Task objective
What lines of the data below include the word "none"? Report them by copying each.
**** Data for the task ****
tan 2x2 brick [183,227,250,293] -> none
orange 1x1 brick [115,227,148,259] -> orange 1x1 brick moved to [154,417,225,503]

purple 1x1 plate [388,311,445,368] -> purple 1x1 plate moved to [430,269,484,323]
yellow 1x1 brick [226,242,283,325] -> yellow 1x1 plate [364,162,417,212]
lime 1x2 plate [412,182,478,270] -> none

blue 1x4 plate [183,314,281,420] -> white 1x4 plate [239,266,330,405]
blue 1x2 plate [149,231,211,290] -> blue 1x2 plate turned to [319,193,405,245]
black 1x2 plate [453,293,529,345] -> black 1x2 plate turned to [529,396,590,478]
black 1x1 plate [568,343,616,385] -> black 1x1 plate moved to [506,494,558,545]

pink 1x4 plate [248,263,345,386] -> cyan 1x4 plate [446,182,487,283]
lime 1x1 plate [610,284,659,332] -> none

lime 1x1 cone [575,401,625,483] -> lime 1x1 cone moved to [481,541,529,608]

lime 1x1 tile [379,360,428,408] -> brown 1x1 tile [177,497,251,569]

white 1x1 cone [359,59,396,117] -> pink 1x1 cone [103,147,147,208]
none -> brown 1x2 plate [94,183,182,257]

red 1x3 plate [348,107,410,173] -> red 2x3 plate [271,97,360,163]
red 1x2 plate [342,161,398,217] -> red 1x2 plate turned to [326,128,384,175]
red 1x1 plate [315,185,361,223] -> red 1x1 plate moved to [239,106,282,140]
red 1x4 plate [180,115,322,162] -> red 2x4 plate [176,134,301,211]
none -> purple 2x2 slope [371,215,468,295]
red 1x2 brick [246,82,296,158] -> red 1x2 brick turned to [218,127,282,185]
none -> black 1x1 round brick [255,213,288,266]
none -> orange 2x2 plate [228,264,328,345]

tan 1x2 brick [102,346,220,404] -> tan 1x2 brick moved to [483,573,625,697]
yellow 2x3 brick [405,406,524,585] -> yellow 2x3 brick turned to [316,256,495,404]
****
Solution for this task
tan 2x2 brick [183,227,250,293] -> none
lime 1x2 plate [412,182,478,270] -> none
lime 1x1 plate [610,284,659,332] -> none
none -> brown 1x2 plate [94,183,182,257]
none -> purple 2x2 slope [371,215,468,295]
none -> black 1x1 round brick [255,213,288,266]
none -> orange 2x2 plate [228,264,328,345]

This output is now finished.